> EXERCISE AIM: All lines in the listing below from the one containing "(156, 352) = (457, 397): red pyramid -> none" through the last should be written out exactly, and only those.

> DATA SHOWN:
----------------
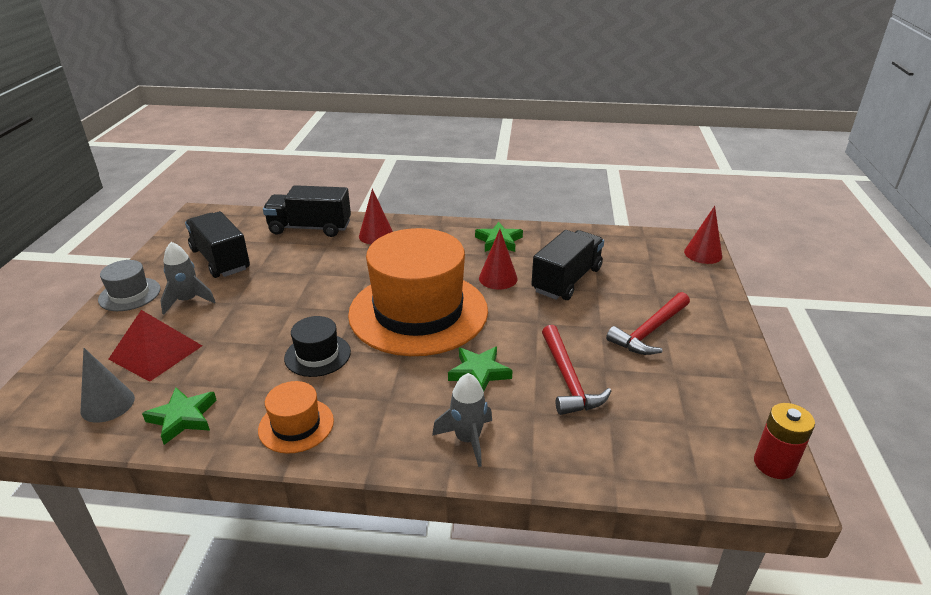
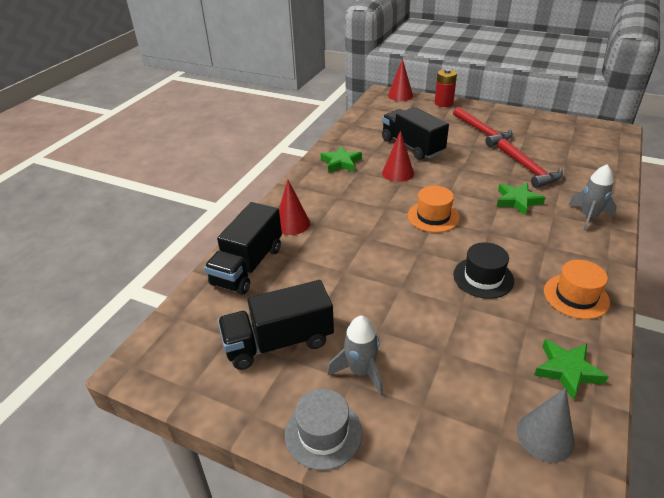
camera: 70 degrees left, 5 degrees up
(156, 352) = (457, 397): red pyramid -> none
(418, 312) = (433, 216): orange hat -> orange hat, size x0.43
(568, 379) = (528, 169): red hammer -> red hammer turned 60 degrees clockwise
(774, 464) = (602, 128): red battery -> red battery (443, 103)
----------------
> RESULT FOR THIS EXERCISE:
(156, 352) = (457, 397): red pyramid -> none
(418, 312) = (433, 216): orange hat -> orange hat, size x0.43
(568, 379) = (528, 169): red hammer -> red hammer turned 60 degrees clockwise
(774, 464) = (602, 128): red battery -> red battery (443, 103)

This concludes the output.